### EXERCISE INPUTS
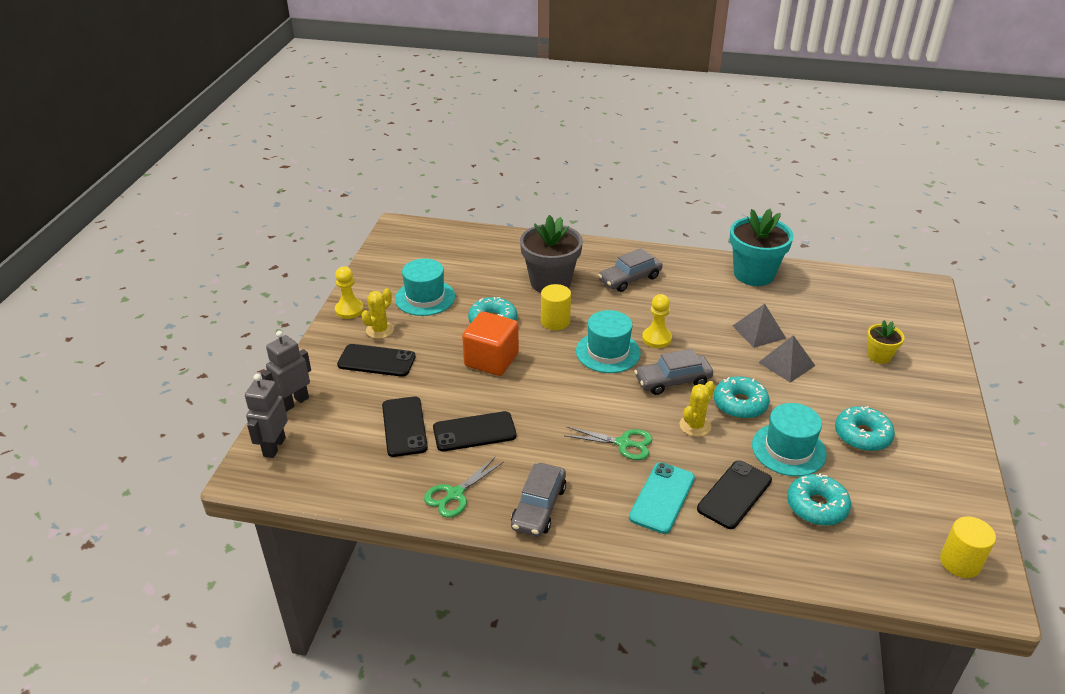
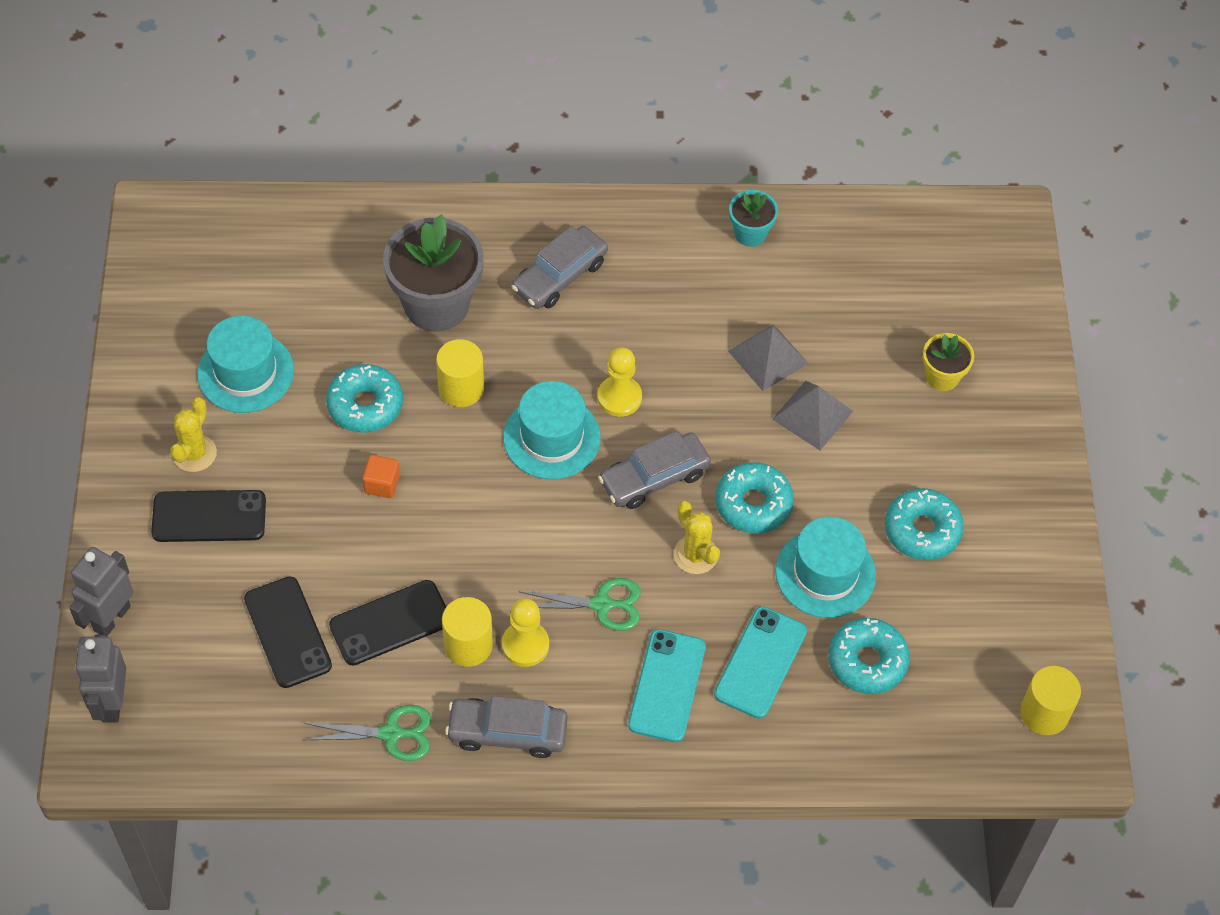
camera: 15 degrees left, 20 degrees up
yellow pawn [335,266,364,319] -> yellow pawn moved to [502,598,549,667]
green scissors [424,457,504,518] -> green scissors turned 120 degrees counterclockwise [304,705,431,761]
orange cube [462,311,519,376] -> orange cube [362,455,400,498], size x0.47
grey car [511,463,566,537] -> grey car turned 90 degrees clockwise [445,696,568,758]
yellow cactus [680,381,715,437] -> yellow cactus turned 60 degrees counterclockwise [674,501,720,574]
black phone [697,460,772,529] -> turquoise phone [714,606,807,719]
turquoise flower pot [730,209,794,286] -> turquoise flower pot [729,190,778,247], size x0.51
none -> yellow cylinder [442,597,493,667]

### WORK TASK
Report each line above that includes the string "turned".

### RESPONSE AREA
green scissors [424,457,504,518] -> green scissors turned 120 degrees counterclockwise [304,705,431,761]
grey car [511,463,566,537] -> grey car turned 90 degrees clockwise [445,696,568,758]
yellow cactus [680,381,715,437] -> yellow cactus turned 60 degrees counterclockwise [674,501,720,574]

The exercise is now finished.